Exercise brief | Retrieve all lines below that have the string "TEMP".

Available data |
------

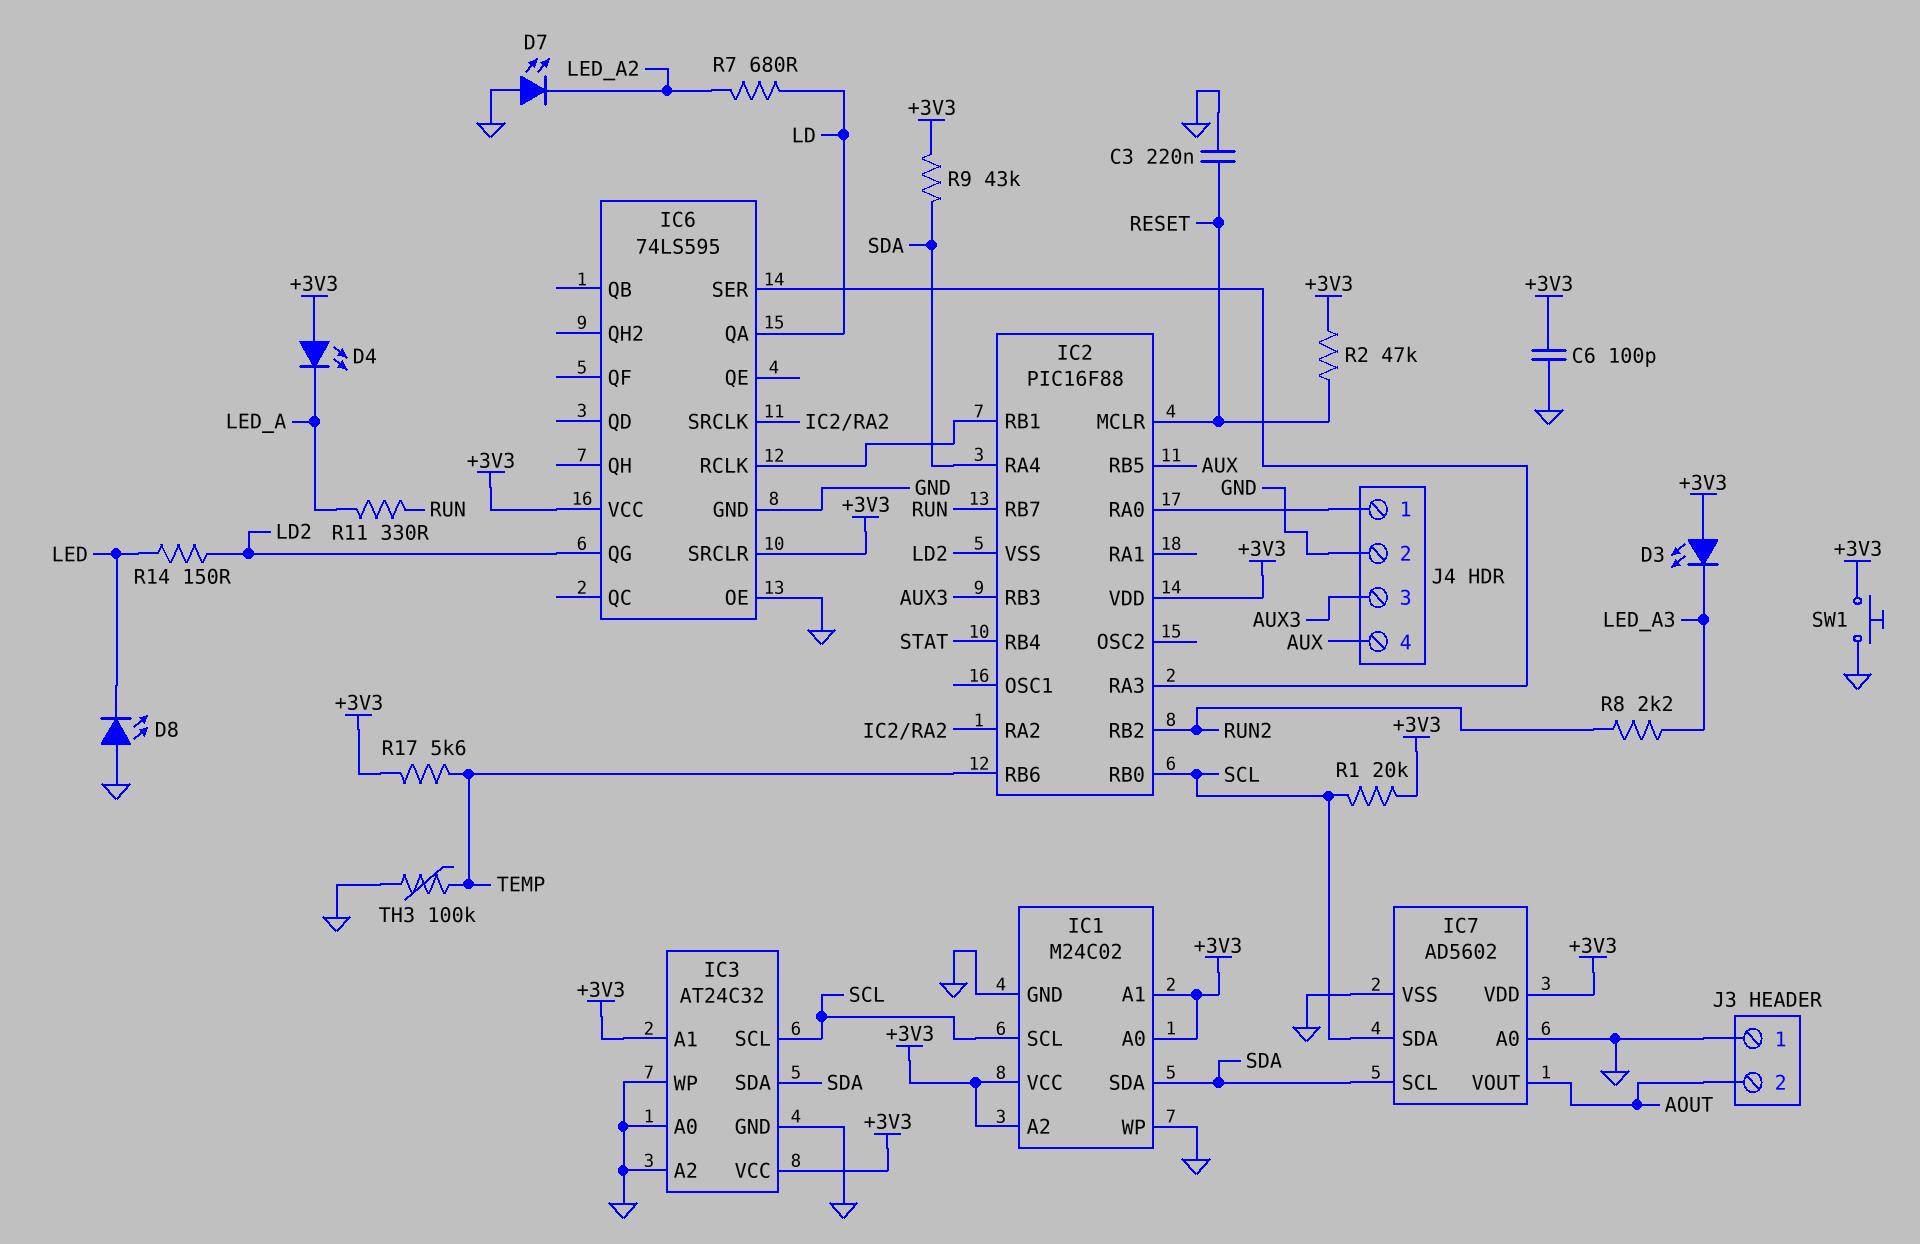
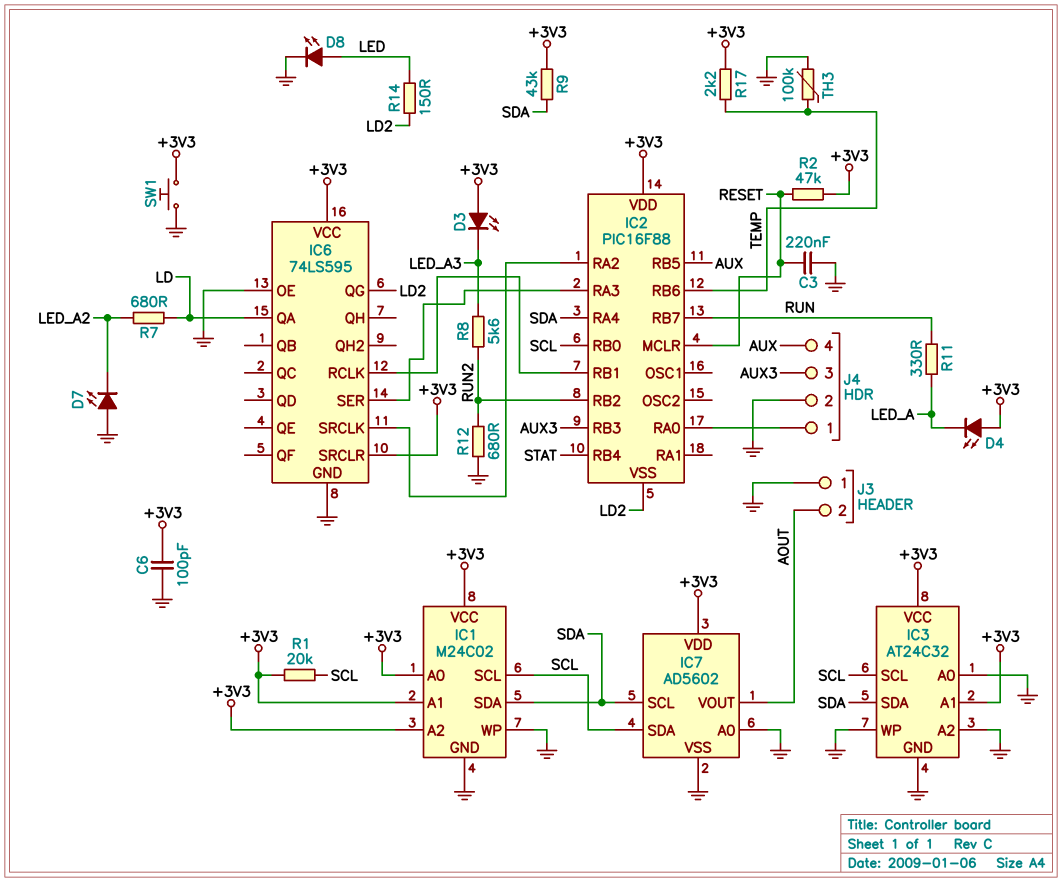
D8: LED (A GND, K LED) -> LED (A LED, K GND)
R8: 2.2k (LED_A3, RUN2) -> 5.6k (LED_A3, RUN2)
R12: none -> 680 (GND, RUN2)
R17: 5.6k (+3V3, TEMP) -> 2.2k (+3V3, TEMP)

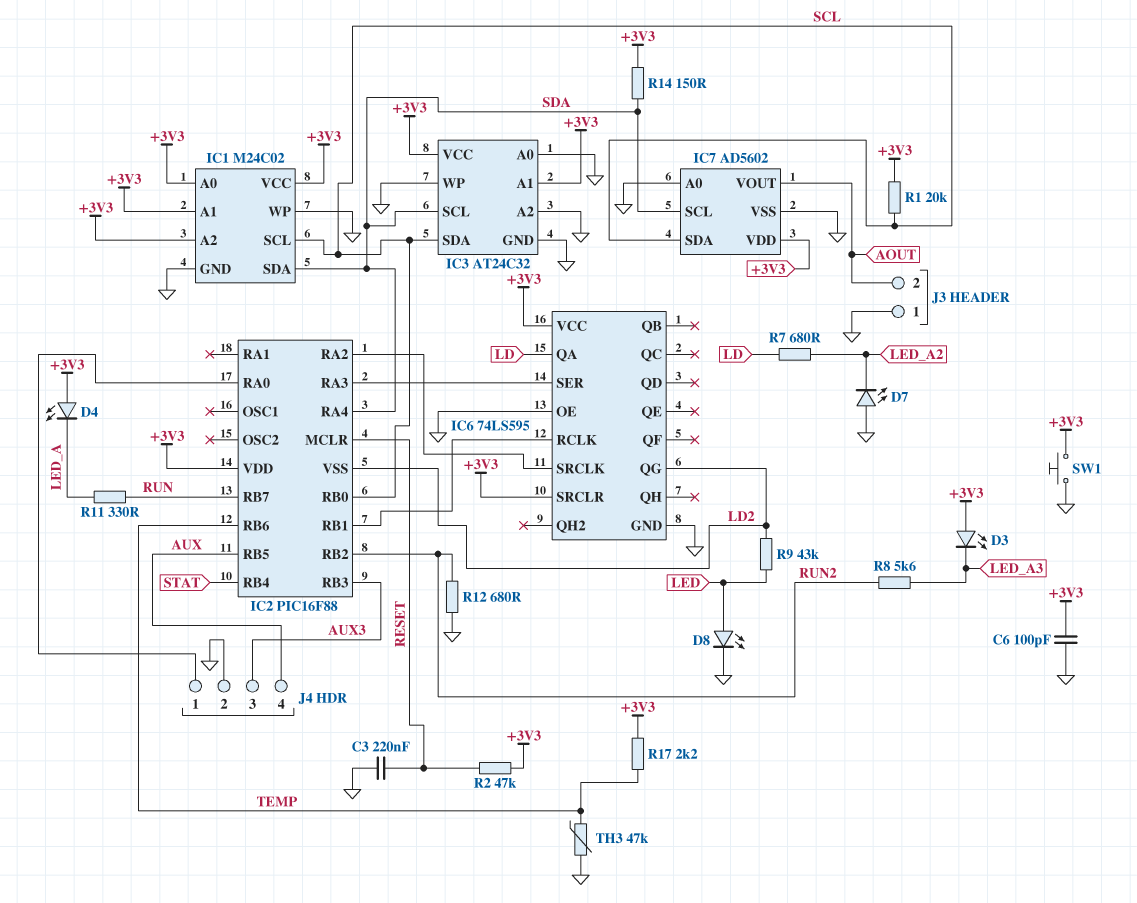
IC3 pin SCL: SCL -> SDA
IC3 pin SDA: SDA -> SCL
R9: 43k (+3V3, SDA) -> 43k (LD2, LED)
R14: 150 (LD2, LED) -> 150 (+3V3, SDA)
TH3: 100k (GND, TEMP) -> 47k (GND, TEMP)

------

Task output |
R17: 5.6k (+3V3, TEMP) -> 2.2k (+3V3, TEMP)
TH3: 100k (GND, TEMP) -> 47k (GND, TEMP)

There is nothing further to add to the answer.